— Task goal —
When you write out the listing, keep each word exactly as it stands but include none of its images.

━━━━━━━━━━━━━━━━━━━━

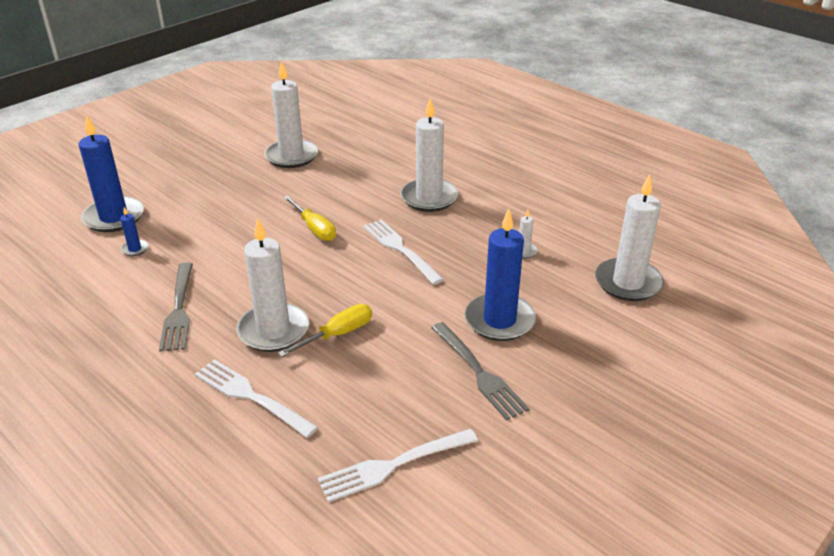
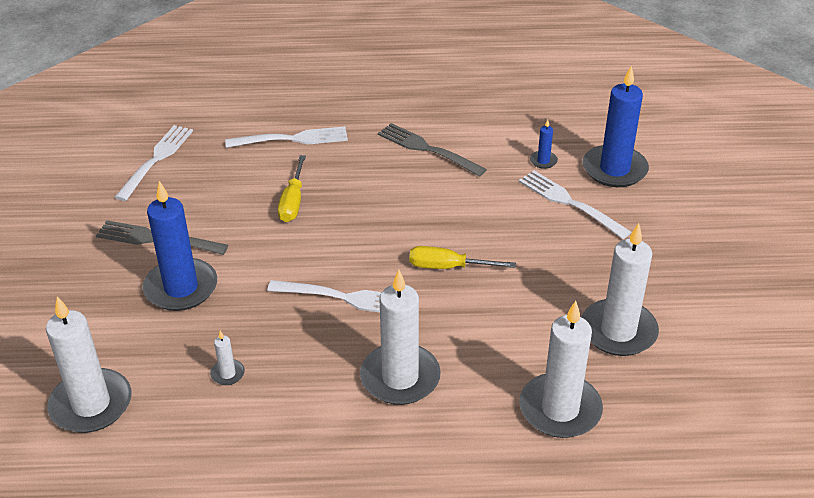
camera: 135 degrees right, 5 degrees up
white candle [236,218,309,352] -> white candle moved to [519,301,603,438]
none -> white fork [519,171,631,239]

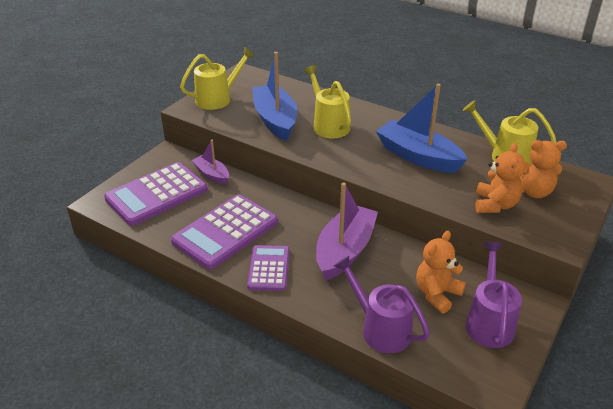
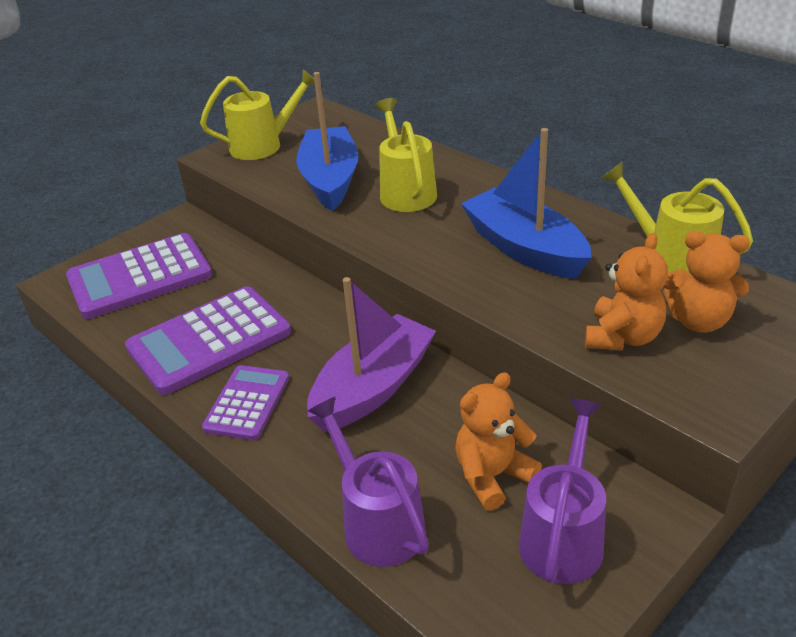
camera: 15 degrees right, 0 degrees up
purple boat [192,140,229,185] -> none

━━━━━━━━━━━━━━━━━━━━

— Your solution —
camera: 135 degrees right, 5 degrees up
white candle [236,218,309,352] -> white candle moved to [519,301,603,438]
none -> white fork [519,171,631,239]

camera: 15 degrees right, 0 degrees up
purple boat [192,140,229,185] -> none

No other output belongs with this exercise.